__What you are asked to do__: Copy each line of the listing below where the word "down" turns up.

__Material supplied__:
■ ■ ■

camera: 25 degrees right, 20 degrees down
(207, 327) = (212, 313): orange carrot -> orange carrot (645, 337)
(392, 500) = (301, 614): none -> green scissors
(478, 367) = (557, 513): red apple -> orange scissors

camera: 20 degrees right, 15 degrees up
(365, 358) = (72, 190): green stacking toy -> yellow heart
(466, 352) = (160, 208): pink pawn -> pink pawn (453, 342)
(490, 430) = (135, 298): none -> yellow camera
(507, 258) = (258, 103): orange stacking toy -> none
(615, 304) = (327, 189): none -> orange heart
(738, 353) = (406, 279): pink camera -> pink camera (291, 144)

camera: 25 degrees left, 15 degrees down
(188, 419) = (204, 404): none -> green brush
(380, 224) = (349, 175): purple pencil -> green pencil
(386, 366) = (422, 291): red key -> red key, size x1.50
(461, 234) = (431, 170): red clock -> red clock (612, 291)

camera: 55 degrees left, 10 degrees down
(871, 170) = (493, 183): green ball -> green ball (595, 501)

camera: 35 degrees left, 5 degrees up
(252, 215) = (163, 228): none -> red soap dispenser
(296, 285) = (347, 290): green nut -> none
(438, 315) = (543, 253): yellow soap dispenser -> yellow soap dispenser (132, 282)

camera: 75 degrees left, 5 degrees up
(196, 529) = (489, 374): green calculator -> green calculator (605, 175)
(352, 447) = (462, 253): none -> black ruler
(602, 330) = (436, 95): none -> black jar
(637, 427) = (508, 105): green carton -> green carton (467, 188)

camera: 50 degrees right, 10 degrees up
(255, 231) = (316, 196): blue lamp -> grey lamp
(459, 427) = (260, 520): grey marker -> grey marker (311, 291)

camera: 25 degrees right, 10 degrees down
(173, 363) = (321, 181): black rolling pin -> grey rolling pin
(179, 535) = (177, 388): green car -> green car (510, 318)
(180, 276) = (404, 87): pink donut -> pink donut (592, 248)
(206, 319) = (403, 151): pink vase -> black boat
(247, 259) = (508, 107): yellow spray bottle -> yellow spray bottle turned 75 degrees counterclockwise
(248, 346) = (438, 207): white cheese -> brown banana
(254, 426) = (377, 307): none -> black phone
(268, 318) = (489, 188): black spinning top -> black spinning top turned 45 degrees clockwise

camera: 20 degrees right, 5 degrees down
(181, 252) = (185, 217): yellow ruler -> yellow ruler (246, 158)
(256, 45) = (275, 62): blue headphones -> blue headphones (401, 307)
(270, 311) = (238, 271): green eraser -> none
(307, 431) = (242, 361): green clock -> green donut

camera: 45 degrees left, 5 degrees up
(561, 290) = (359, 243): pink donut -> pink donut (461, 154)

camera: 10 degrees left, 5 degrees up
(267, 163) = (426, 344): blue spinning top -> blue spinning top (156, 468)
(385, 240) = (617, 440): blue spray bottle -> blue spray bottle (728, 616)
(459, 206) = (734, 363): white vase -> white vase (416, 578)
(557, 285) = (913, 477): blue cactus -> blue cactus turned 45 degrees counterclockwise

■ ■ ■

__Response below__:
camera: 25 degrees right, 20 degrees down
camera: 25 degrees left, 15 degrees down
camera: 55 degrees left, 10 degrees down
camera: 25 degrees right, 10 degrees down
camera: 20 degrees right, 5 degrees down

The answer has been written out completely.